### Dataset excerpts

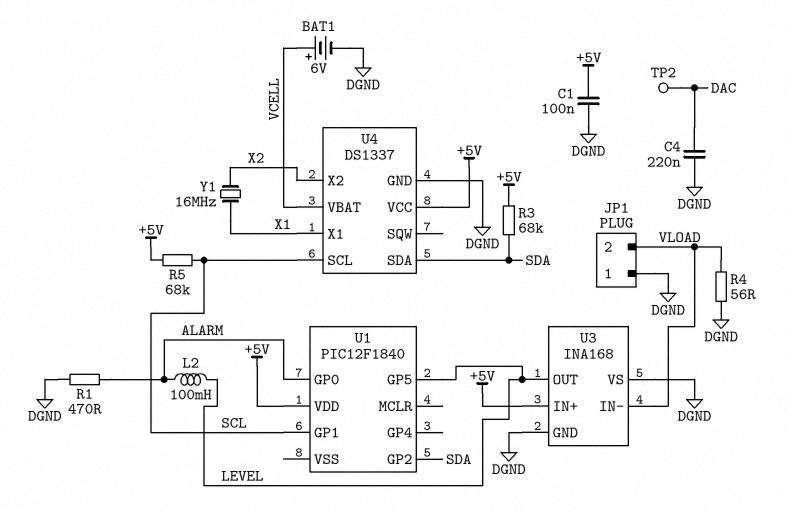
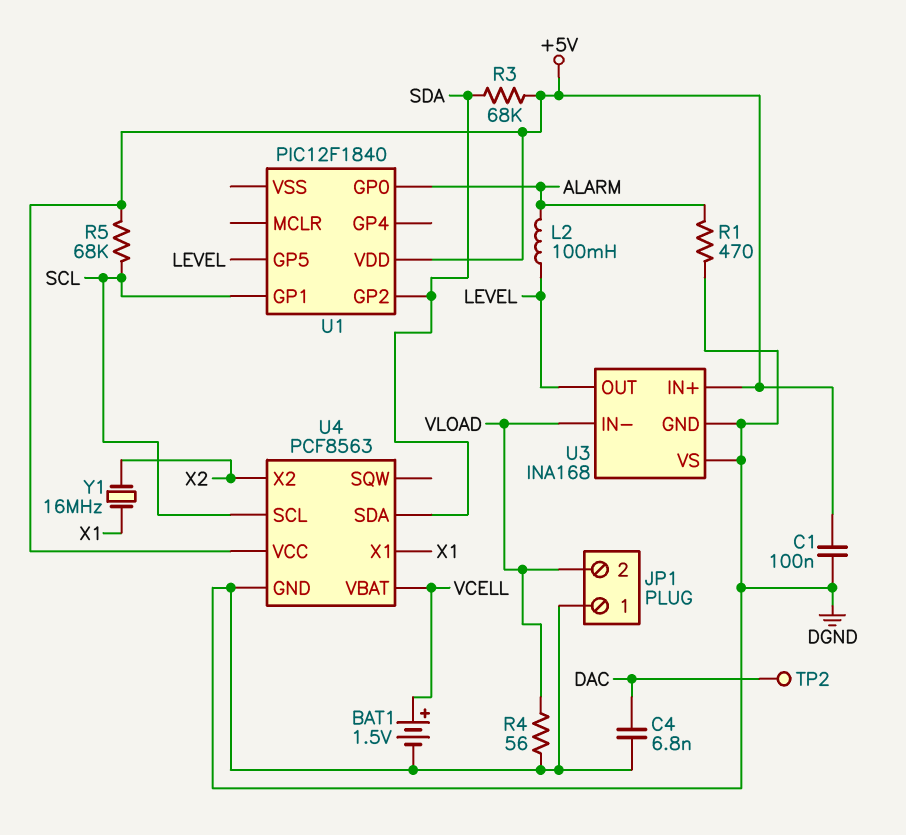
BAT1: 6V (plus VCELL, minus DGND) -> 1.5V (plus VCELL, minus DGND)
C4: 220nF (DAC, DGND) -> 6.8nF (DAC, DGND)
U4: DS1337 -> PCF8563

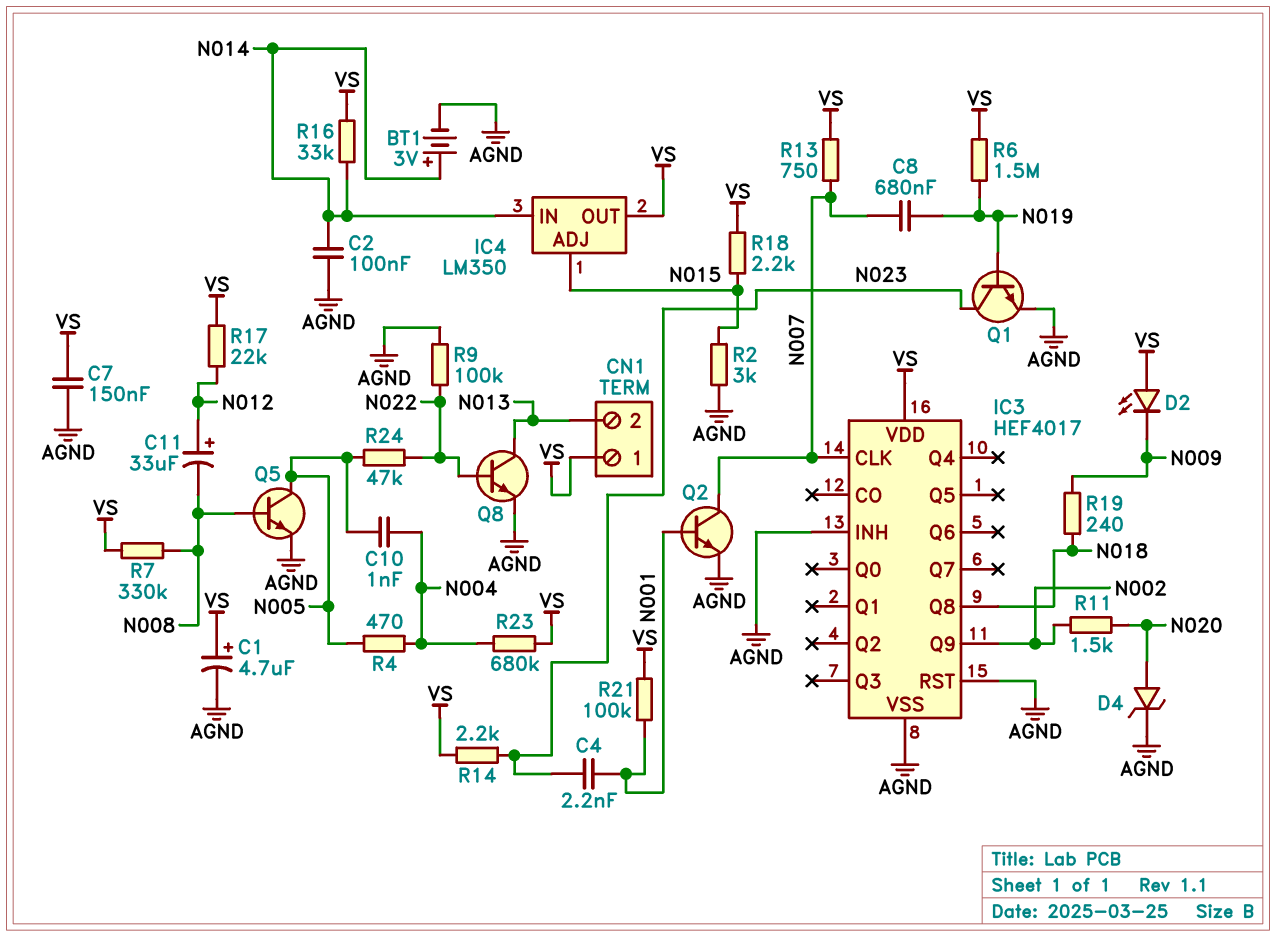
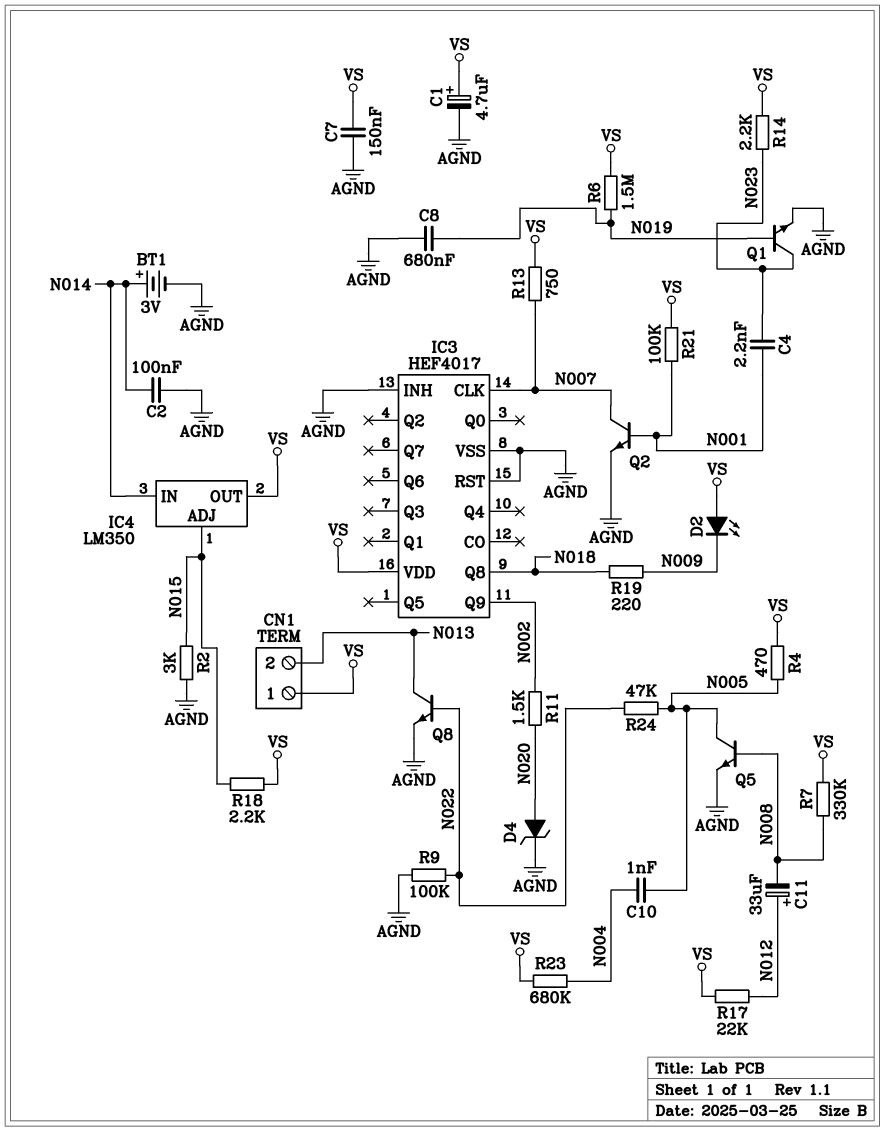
C8: 680nF (N007, N019) -> 680nF (AGND, N019)
R4: 470 (N004, N005) -> 470 (N005, VS)
R16: 33k (N014, VS) -> none
R19: 240 (N009, N018) -> 220 (N009, N018)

######

**Task instructions**
Copy out all lines of the listing where the word "DGND" appears.

**Response for this exercise**
BAT1: 6V (plus VCELL, minus DGND) -> 1.5V (plus VCELL, minus DGND)
C4: 220nF (DAC, DGND) -> 6.8nF (DAC, DGND)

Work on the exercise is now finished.